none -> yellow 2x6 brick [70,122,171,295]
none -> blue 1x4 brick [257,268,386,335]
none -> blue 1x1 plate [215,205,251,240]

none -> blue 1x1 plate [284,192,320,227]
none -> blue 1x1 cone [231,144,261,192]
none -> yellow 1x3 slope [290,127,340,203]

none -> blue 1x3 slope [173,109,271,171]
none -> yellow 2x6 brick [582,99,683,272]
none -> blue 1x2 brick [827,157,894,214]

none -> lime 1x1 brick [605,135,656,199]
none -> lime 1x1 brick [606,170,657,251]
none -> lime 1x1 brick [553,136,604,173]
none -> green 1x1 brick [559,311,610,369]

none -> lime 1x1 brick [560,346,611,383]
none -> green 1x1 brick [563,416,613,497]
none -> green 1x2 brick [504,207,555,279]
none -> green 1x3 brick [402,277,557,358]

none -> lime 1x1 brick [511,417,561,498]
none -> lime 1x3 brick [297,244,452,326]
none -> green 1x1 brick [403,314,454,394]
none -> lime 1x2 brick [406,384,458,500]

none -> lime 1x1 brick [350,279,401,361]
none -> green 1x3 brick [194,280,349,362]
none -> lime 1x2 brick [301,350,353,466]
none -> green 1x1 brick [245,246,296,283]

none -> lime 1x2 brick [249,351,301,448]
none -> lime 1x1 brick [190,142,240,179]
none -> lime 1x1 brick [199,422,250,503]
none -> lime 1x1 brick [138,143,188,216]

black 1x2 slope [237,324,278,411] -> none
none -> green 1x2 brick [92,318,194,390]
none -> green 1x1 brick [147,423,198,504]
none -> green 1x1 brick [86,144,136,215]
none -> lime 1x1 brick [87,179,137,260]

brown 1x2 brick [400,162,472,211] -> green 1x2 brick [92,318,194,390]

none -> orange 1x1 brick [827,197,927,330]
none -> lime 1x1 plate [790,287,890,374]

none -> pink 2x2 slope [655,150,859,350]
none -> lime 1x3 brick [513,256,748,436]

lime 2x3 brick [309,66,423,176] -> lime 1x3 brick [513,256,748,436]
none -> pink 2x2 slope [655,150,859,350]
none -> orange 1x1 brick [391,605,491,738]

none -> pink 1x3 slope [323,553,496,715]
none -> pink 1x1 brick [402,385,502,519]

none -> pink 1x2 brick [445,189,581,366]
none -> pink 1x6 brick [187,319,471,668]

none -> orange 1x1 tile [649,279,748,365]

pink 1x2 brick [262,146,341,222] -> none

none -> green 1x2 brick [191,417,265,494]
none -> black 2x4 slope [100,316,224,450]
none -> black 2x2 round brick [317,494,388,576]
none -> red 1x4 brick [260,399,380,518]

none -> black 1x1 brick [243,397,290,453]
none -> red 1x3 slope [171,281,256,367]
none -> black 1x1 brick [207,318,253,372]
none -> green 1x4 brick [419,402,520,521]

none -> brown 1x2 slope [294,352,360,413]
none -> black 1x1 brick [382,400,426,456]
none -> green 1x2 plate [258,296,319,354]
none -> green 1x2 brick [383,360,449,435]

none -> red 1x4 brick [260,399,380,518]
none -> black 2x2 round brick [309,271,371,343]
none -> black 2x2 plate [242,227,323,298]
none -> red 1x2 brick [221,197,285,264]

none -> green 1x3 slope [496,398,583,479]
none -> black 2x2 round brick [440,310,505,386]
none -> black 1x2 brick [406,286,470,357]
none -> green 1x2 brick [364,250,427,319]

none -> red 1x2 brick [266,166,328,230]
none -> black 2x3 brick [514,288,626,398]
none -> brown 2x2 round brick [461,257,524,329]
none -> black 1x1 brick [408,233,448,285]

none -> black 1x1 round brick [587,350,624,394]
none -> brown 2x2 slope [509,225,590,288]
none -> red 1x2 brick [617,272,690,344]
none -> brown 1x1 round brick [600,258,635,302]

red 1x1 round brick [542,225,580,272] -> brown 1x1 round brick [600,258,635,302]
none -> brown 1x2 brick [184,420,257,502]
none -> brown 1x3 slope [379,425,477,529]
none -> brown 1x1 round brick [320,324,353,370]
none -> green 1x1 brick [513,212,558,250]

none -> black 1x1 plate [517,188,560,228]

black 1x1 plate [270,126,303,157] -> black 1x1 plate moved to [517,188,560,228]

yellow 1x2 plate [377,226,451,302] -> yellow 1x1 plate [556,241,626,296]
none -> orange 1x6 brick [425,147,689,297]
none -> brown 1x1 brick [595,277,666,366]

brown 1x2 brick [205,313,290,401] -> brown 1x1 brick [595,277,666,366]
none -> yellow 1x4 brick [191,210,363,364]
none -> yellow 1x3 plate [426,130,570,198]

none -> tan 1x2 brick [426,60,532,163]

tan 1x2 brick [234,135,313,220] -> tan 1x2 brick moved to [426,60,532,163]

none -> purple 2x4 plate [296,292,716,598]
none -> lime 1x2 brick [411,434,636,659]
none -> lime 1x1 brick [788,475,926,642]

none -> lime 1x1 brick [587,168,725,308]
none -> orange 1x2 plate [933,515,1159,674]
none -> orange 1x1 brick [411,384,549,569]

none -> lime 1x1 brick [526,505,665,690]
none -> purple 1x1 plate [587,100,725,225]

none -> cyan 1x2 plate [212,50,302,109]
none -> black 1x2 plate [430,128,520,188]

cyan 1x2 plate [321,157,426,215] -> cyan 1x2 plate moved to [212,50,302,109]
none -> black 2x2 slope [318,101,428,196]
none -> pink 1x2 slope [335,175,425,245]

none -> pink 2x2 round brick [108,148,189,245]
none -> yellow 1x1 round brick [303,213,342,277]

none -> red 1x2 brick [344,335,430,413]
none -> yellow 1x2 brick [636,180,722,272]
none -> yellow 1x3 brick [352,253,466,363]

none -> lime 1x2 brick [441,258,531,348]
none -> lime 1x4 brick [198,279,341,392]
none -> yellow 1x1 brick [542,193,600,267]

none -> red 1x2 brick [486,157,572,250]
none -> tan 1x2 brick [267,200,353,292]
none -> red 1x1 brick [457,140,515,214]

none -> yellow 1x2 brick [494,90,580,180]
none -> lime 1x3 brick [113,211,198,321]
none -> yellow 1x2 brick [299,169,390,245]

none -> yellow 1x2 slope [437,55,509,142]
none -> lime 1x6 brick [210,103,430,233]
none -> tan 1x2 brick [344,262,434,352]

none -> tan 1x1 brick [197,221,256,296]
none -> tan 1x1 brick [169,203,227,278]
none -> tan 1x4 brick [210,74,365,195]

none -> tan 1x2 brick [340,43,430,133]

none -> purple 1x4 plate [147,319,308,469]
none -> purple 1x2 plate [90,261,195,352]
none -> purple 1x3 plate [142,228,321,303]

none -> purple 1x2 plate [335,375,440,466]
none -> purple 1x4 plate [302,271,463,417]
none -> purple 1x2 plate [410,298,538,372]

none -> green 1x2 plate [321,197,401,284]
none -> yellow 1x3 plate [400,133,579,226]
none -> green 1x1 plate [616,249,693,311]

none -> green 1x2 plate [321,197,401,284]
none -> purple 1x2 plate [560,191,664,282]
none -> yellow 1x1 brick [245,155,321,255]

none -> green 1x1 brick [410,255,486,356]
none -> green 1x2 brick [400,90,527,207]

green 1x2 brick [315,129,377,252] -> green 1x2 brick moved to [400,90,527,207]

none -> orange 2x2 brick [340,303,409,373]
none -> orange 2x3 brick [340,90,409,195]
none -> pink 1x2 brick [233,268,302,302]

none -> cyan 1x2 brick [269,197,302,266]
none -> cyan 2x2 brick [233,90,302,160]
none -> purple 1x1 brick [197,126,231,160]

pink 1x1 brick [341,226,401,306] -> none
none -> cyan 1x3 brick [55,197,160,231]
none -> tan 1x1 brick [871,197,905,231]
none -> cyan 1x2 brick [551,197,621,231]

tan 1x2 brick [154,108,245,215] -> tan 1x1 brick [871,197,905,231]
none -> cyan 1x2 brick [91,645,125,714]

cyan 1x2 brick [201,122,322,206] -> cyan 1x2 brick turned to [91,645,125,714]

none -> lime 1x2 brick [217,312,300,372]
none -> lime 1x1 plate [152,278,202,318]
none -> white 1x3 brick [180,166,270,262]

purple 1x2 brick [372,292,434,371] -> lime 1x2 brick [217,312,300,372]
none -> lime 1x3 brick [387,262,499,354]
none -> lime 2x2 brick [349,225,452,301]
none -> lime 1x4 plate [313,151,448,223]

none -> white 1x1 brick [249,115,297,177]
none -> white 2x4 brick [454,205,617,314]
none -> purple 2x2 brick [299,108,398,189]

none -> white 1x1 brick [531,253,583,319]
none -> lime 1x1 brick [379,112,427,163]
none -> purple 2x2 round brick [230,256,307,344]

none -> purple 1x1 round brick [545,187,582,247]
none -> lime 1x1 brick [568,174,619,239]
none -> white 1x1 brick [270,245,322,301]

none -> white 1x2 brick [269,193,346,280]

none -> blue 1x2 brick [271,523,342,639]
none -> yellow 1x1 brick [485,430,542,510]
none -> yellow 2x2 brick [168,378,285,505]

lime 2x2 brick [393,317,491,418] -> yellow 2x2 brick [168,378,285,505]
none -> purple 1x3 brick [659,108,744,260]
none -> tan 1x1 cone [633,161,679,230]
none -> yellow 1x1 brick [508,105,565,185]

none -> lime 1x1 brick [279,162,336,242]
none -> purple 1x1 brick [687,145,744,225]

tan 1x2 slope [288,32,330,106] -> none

• PROBLEM STATEMENT:
Each line of the listing above that contains the word "blue" is to be copied.

• RESULT FOR THIS EXERCISE:
none -> blue 1x4 brick [257,268,386,335]
none -> blue 1x1 plate [215,205,251,240]
none -> blue 1x1 plate [284,192,320,227]
none -> blue 1x1 cone [231,144,261,192]
none -> blue 1x3 slope [173,109,271,171]
none -> blue 1x2 brick [827,157,894,214]
none -> blue 1x2 brick [271,523,342,639]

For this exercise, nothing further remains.